TASK OBJECTIVE:
Make an exact copy of the listing so that no picture is carried over.

*** Opening INPUT DATA ***

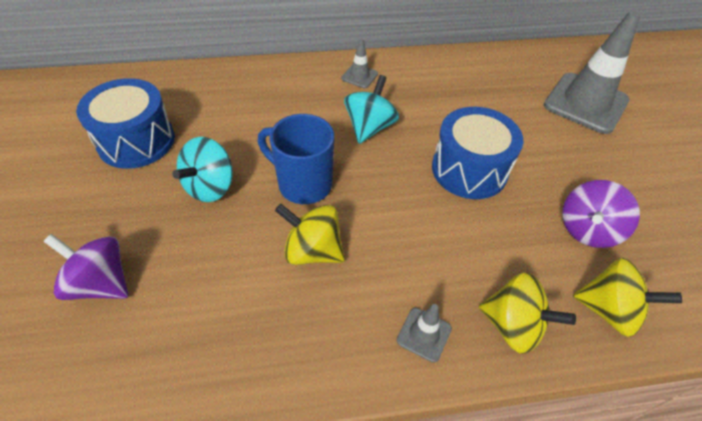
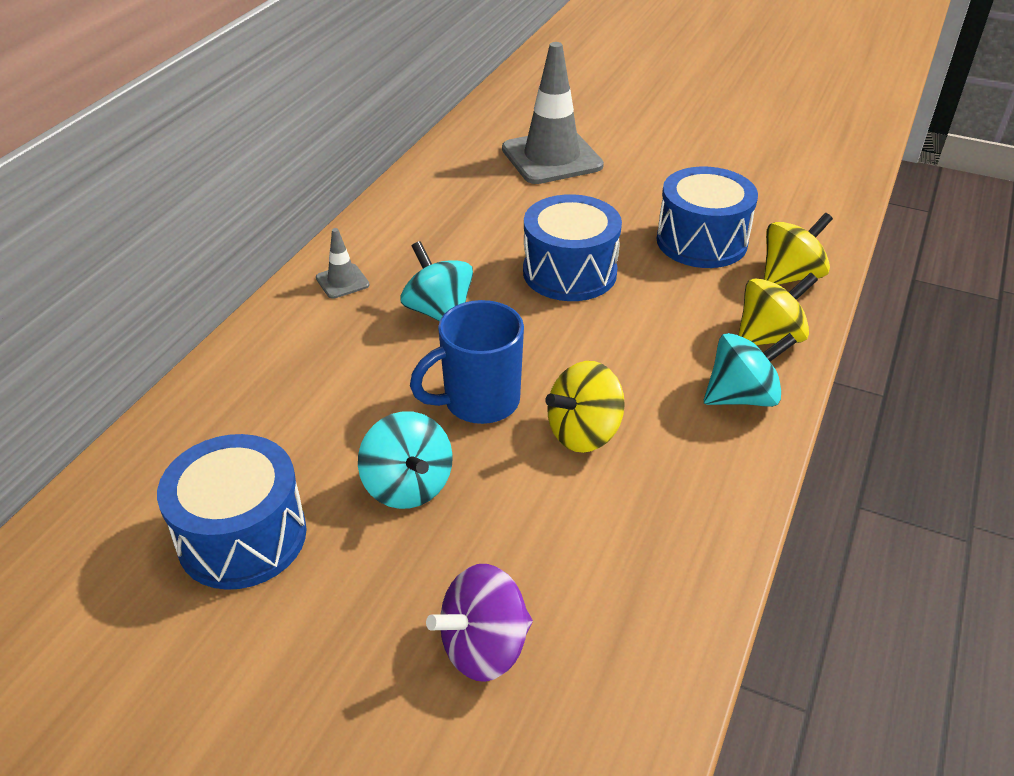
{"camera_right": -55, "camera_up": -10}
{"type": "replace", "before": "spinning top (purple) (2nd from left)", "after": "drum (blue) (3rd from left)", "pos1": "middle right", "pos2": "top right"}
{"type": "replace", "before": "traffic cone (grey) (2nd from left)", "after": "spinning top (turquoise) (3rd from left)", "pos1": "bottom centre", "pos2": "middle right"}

*** Closing INPUT DATA ***

RESULT:
{"camera_right": -55, "camera_up": -10}
{"type": "replace", "before": "spinning top (purple) (2nd from left)", "after": "drum (blue) (3rd from left)", "pos1": "middle right", "pos2": "top right"}
{"type": "replace", "before": "traffic cone (grey) (2nd from left)", "after": "spinning top (turquoise) (3rd from left)", "pos1": "bottom centre", "pos2": "middle right"}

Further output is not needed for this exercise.